Scene comparison data -
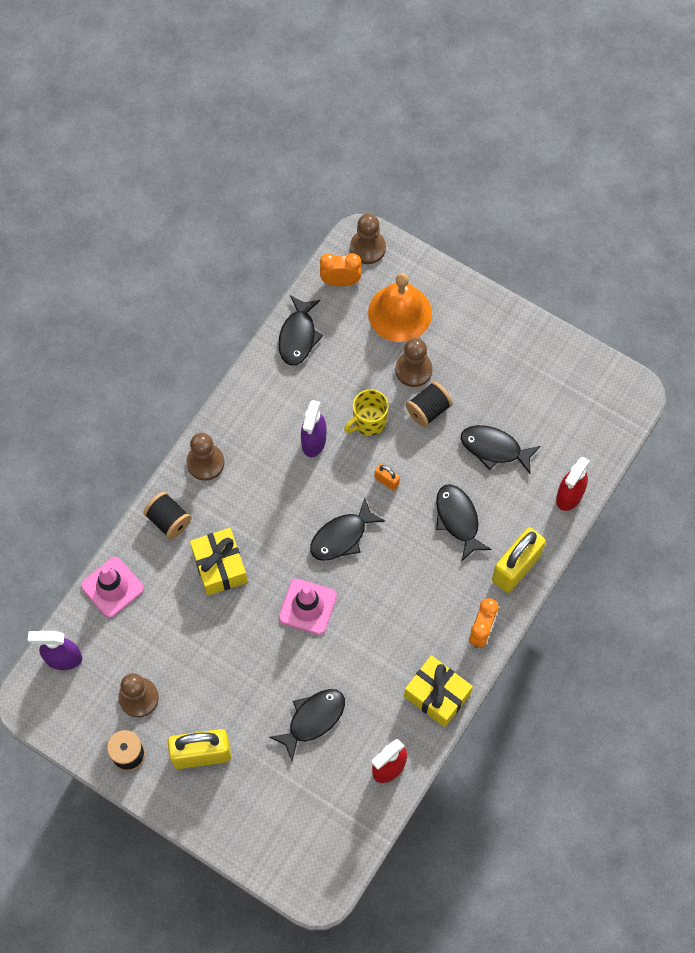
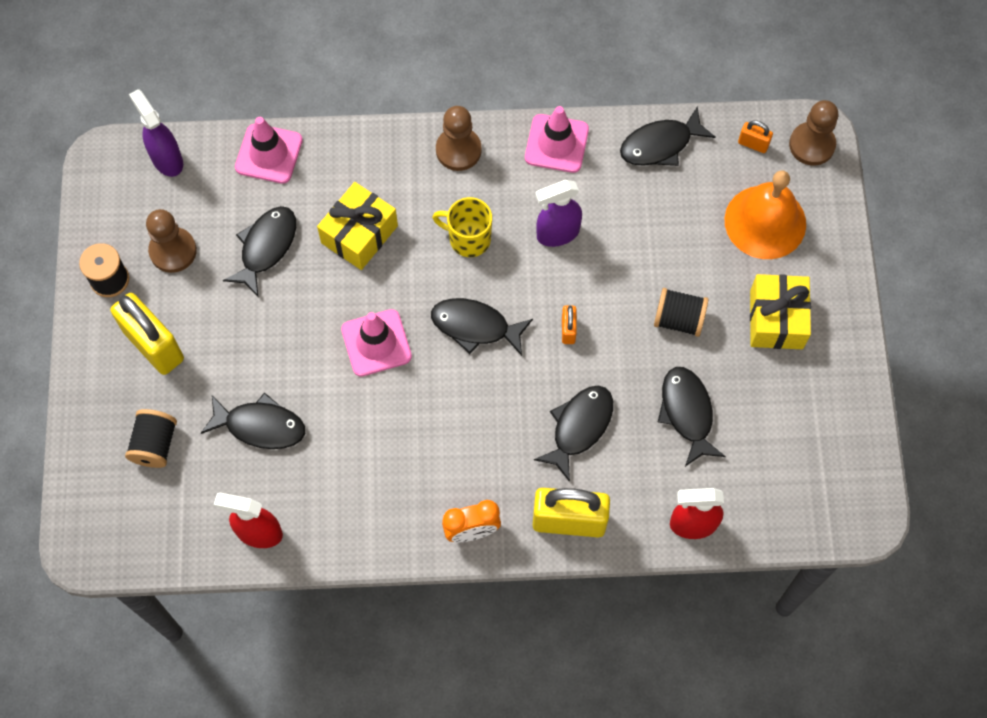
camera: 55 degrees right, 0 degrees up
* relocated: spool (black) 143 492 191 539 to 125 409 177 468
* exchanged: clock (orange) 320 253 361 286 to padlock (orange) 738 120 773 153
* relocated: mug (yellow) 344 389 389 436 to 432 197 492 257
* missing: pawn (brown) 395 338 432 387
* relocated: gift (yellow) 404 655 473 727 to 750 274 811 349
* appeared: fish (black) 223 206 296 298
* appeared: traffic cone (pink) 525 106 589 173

ASSIGNMENT -
The entries above need an exact copy without their pictures.

WRITTEN ANSWER -
camera: 55 degrees right, 0 degrees up
* relocated: spool (black) 143 492 191 539 to 125 409 177 468
* exchanged: clock (orange) 320 253 361 286 to padlock (orange) 738 120 773 153
* relocated: mug (yellow) 344 389 389 436 to 432 197 492 257
* missing: pawn (brown) 395 338 432 387
* relocated: gift (yellow) 404 655 473 727 to 750 274 811 349
* appeared: fish (black) 223 206 296 298
* appeared: traffic cone (pink) 525 106 589 173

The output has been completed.